* _INPUT FOR THIS TASK_:
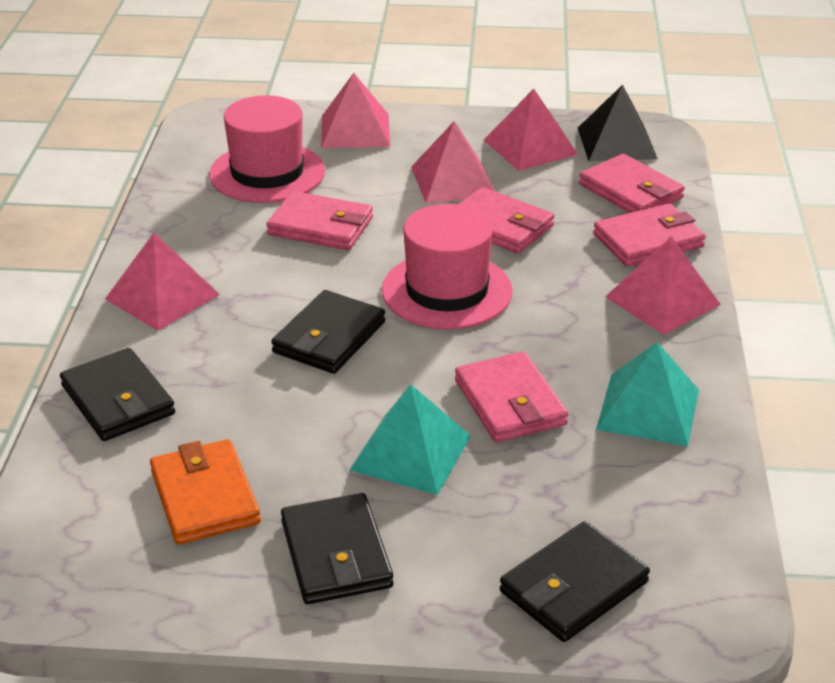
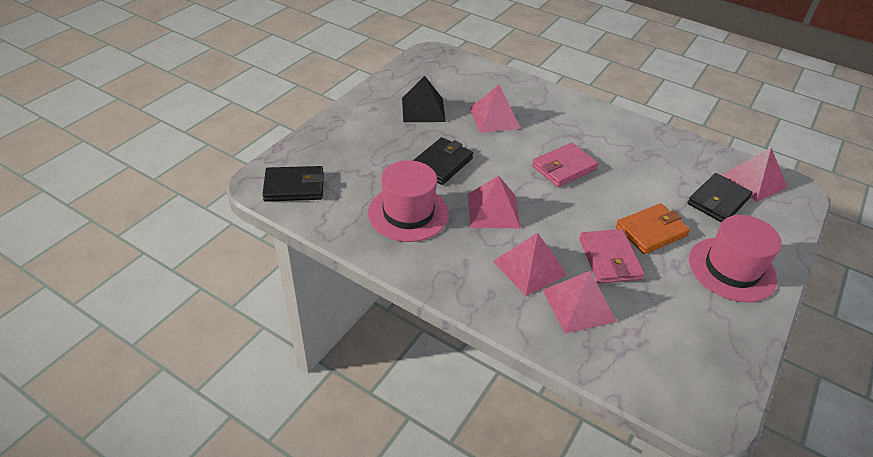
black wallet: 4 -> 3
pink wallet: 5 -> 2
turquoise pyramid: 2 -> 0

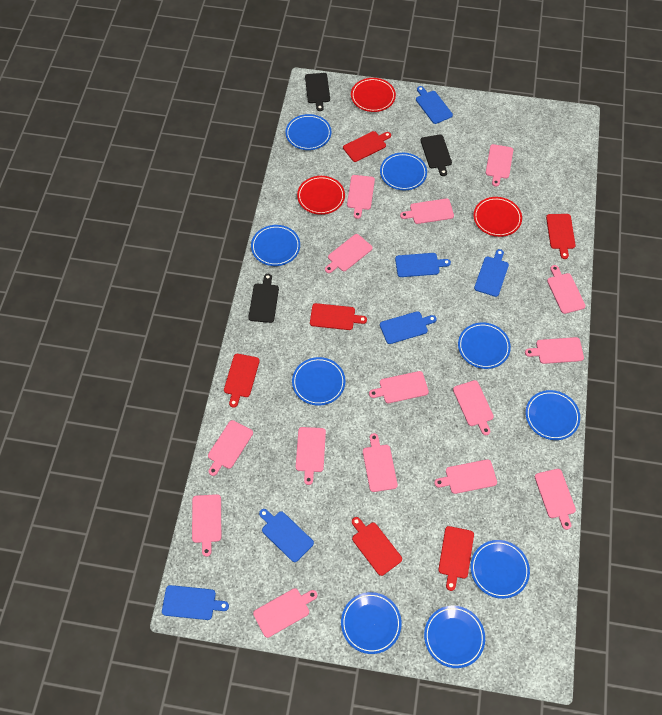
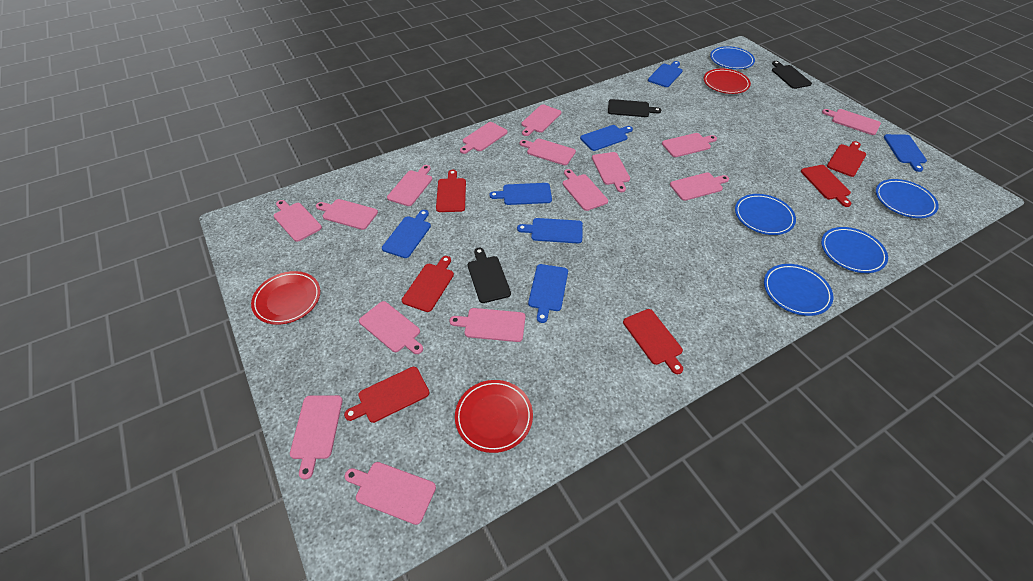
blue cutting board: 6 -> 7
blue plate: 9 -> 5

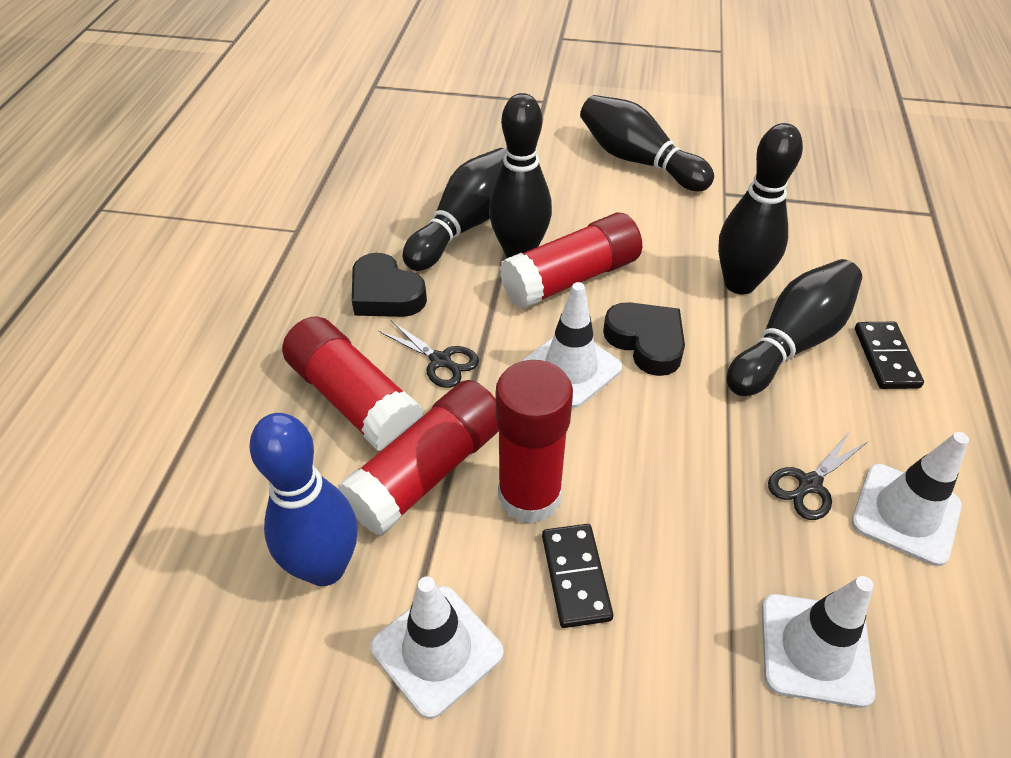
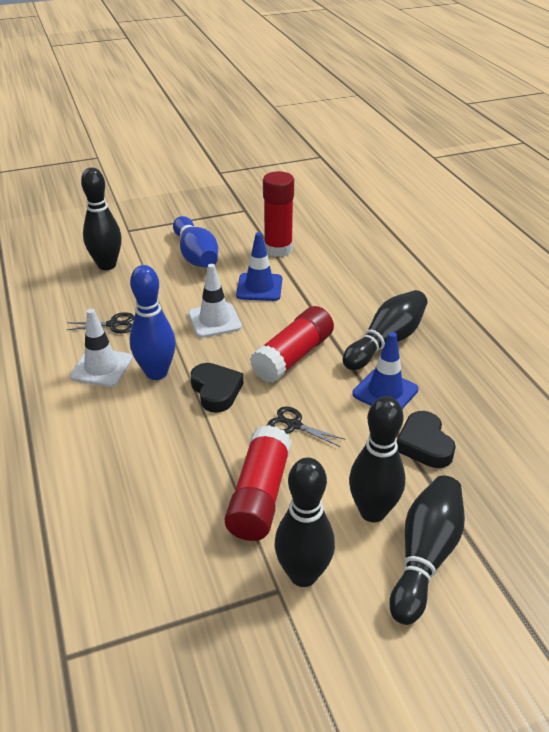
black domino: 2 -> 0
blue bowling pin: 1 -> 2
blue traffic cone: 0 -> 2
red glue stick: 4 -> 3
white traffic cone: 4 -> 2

* _WORK REQUIRED_:
In the records above, find the line containing "pink wallet: 5 -> 2" and restate it and every line after it word for word, all pictures excluded.

* _OUTPUT OF THE EXERCISE_:
pink wallet: 5 -> 2
turquoise pyramid: 2 -> 0

blue cutting board: 6 -> 7
blue plate: 9 -> 5

black domino: 2 -> 0
blue bowling pin: 1 -> 2
blue traffic cone: 0 -> 2
red glue stick: 4 -> 3
white traffic cone: 4 -> 2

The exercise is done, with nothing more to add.